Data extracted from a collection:
+---+
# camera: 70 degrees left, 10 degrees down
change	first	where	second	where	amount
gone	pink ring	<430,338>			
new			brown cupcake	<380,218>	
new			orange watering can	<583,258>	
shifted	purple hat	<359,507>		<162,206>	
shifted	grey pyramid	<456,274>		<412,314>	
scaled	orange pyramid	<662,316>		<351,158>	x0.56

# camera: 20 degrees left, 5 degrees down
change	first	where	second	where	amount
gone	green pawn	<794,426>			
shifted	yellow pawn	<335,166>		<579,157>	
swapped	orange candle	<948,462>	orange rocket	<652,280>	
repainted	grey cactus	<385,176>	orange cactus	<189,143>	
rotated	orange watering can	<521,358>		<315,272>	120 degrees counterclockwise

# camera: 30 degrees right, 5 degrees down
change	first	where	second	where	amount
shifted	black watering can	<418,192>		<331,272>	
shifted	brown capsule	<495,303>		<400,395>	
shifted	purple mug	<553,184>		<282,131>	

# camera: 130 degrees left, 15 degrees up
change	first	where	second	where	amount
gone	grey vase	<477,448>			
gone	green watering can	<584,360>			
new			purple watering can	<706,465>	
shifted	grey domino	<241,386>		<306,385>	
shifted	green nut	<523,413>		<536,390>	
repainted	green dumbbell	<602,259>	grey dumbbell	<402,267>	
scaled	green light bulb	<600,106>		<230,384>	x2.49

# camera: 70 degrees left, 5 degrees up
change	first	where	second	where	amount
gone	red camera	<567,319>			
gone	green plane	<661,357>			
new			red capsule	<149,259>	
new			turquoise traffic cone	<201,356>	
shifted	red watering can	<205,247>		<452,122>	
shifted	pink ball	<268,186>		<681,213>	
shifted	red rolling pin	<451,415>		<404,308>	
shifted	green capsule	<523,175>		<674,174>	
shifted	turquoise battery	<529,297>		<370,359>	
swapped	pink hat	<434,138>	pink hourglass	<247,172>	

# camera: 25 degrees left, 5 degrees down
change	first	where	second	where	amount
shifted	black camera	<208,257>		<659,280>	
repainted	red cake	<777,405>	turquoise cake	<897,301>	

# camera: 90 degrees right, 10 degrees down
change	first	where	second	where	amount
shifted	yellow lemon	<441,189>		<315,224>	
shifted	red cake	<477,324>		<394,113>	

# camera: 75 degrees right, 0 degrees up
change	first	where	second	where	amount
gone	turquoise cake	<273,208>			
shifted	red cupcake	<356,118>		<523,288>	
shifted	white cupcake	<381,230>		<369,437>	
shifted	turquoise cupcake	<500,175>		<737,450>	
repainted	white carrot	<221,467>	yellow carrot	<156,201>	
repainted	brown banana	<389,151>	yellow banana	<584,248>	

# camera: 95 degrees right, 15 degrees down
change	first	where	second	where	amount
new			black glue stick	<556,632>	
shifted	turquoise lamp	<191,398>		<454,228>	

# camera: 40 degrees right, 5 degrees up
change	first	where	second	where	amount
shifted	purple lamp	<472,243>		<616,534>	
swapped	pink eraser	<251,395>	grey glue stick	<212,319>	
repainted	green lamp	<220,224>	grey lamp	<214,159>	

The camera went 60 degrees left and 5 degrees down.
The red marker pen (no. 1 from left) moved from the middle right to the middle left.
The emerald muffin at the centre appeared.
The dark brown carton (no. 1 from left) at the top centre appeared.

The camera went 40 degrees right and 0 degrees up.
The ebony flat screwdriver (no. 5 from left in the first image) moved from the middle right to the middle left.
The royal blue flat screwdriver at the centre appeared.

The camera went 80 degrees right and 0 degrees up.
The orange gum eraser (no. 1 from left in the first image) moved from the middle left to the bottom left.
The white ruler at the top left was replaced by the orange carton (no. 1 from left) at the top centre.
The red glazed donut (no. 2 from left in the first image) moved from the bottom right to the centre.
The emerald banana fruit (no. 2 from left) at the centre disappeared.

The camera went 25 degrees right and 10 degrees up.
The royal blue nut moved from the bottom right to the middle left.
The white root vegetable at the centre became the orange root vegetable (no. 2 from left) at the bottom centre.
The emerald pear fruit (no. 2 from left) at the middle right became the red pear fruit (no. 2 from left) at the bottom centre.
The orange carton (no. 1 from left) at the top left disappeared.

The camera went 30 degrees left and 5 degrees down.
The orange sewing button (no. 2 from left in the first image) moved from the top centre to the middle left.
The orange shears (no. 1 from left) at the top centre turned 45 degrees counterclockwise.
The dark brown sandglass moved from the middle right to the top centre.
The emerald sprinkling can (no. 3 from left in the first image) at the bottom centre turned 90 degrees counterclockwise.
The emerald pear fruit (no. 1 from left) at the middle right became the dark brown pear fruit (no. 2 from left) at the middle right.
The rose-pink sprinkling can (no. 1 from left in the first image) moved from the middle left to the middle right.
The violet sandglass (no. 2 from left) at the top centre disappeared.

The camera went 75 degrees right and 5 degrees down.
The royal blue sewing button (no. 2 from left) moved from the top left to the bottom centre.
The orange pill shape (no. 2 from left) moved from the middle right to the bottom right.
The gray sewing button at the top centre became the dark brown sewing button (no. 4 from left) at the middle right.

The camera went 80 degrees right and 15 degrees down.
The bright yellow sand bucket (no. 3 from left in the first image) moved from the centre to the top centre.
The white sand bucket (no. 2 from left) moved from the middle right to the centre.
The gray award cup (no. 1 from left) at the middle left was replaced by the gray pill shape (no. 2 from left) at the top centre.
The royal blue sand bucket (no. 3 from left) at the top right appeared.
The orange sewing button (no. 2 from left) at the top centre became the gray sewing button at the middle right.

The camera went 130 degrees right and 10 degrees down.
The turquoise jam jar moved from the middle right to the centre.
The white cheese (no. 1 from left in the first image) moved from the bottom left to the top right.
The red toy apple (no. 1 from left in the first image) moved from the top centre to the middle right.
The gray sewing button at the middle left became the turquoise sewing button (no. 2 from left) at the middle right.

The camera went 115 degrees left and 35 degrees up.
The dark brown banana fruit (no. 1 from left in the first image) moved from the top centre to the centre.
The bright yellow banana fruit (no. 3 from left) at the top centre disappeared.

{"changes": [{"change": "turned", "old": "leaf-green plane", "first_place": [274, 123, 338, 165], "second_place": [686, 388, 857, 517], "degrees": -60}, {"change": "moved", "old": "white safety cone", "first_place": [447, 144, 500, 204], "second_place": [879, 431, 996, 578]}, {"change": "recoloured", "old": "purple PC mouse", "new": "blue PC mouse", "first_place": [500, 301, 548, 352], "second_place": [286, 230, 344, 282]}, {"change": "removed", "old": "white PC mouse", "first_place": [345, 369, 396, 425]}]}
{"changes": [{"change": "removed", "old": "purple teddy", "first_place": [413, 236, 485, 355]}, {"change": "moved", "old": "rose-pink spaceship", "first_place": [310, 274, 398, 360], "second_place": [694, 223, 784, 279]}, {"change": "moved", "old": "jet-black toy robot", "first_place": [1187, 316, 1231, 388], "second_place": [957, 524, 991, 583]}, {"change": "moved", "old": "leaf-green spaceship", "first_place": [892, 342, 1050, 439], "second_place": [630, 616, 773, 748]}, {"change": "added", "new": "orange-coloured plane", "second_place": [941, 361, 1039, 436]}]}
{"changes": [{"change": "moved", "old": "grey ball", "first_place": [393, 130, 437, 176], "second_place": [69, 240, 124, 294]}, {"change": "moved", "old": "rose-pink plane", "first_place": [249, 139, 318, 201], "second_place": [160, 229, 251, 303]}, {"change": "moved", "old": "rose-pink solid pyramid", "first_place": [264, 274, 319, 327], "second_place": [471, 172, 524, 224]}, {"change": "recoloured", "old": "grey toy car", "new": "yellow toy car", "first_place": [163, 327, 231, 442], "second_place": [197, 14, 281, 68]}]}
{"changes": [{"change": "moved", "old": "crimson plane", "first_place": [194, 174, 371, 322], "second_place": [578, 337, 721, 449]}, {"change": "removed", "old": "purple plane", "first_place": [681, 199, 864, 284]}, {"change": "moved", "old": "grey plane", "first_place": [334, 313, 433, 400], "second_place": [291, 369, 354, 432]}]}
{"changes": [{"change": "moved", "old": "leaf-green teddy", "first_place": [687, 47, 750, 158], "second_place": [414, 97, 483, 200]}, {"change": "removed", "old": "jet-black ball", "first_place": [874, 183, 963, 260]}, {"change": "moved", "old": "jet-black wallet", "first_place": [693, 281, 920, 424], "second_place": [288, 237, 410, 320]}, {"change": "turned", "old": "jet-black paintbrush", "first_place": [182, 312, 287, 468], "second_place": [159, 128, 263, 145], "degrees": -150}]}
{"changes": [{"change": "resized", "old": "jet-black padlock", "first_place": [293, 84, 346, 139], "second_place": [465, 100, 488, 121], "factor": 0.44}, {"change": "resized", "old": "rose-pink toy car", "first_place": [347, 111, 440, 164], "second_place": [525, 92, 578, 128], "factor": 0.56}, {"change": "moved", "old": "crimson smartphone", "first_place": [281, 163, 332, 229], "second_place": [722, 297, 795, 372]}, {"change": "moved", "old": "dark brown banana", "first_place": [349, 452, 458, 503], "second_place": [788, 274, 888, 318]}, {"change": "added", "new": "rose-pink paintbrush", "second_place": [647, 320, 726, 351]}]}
+---+
Of the entries above, repeat exactly the lines between the line with "The red marker" and the line with "The emerald muffin at the centre appeared.", inclusive, and no others.

EXPECTED ANSWER:
The red marker pen (no. 1 from left) moved from the middle right to the middle left.
The emerald muffin at the centre appeared.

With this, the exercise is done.